INSTRUCTIONS TO FOLLOW: Which of the lines in the data mention the string "bucket"? List them all.

[Data entries]
-=-=-=-=-
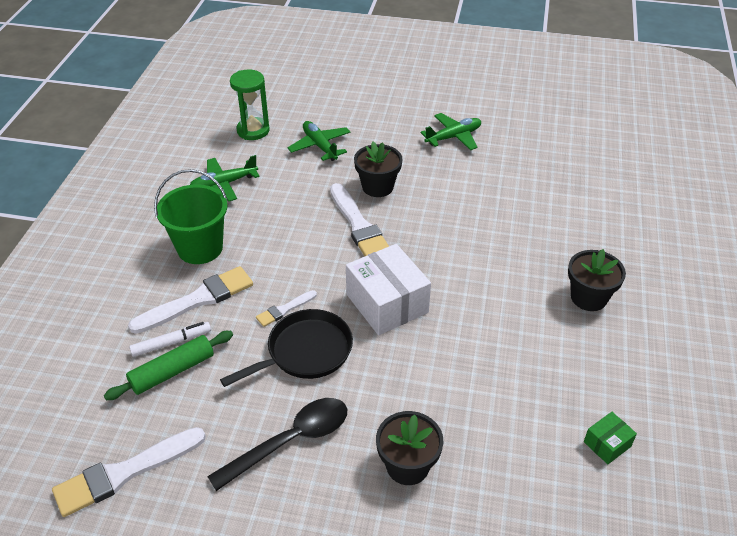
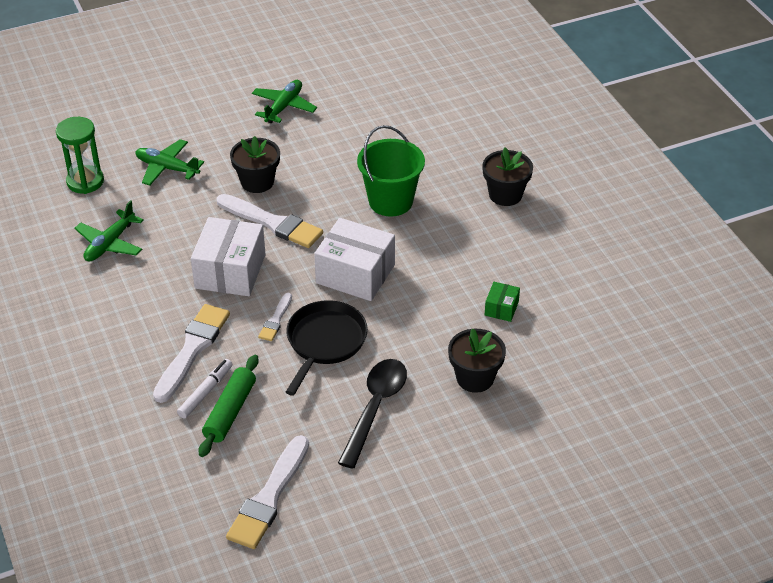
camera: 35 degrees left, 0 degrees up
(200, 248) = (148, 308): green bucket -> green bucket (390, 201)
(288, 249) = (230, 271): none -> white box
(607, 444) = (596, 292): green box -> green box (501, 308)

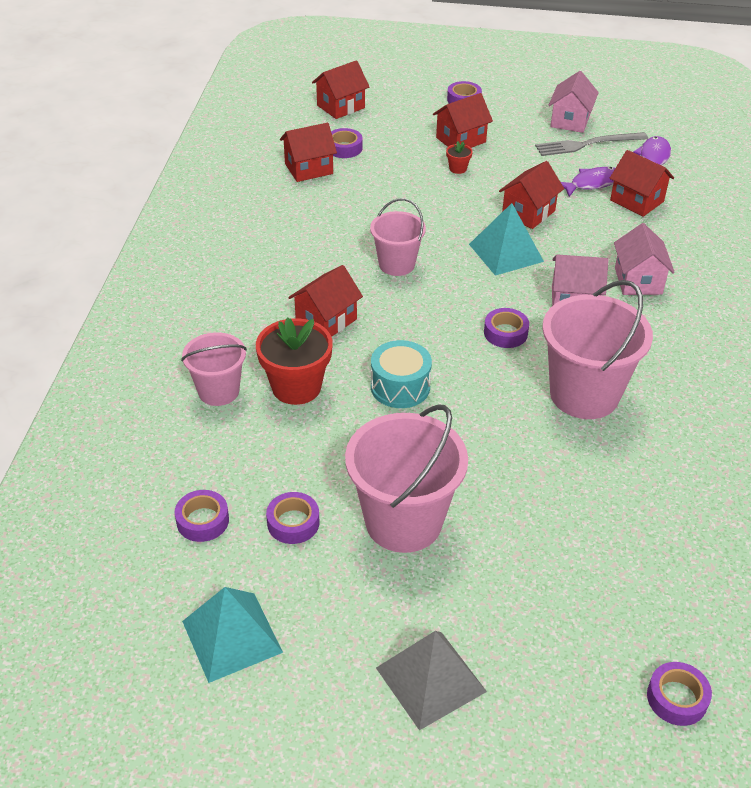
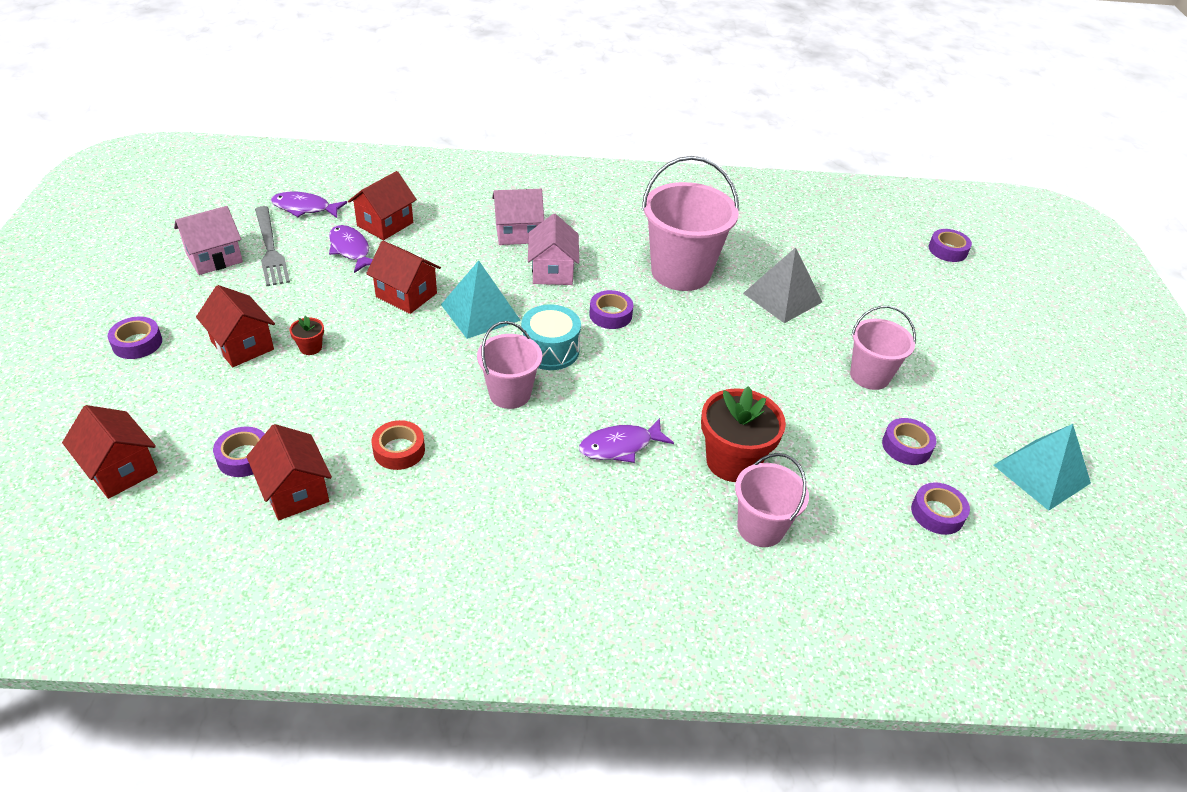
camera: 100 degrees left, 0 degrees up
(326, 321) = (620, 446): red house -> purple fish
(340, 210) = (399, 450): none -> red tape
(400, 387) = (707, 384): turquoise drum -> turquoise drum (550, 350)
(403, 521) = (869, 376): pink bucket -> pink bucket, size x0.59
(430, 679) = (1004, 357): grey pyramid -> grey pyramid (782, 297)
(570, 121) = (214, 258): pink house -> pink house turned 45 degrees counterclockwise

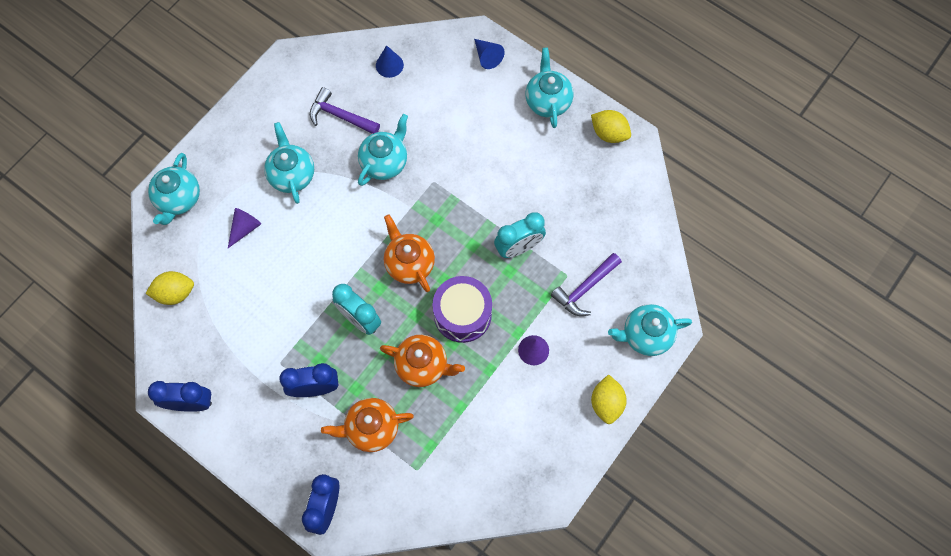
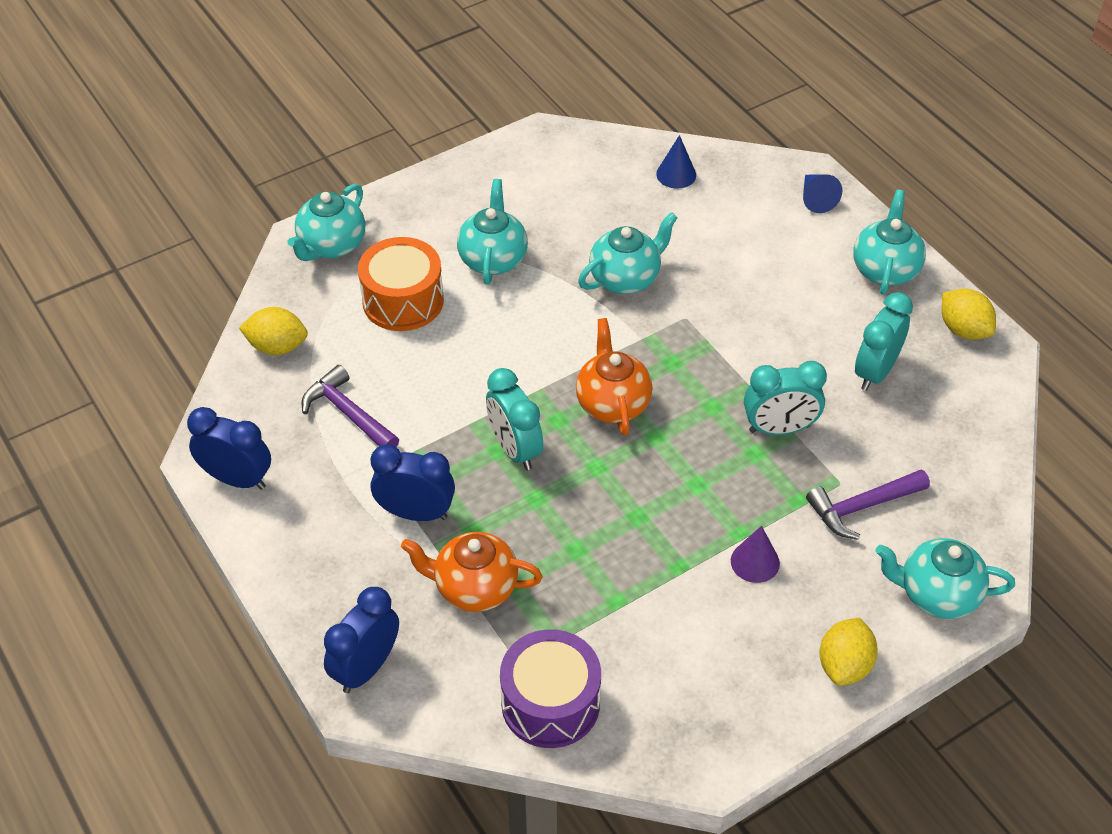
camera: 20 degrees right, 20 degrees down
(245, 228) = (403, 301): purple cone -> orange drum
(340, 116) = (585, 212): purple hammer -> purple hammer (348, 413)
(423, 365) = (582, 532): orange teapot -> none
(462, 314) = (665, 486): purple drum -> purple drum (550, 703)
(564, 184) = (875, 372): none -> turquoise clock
-=-=-=-=-
FINAL ANSWER:
(200, 248) = (148, 308): green bucket -> green bucket (390, 201)
(403, 521) = (869, 376): pink bucket -> pink bucket, size x0.59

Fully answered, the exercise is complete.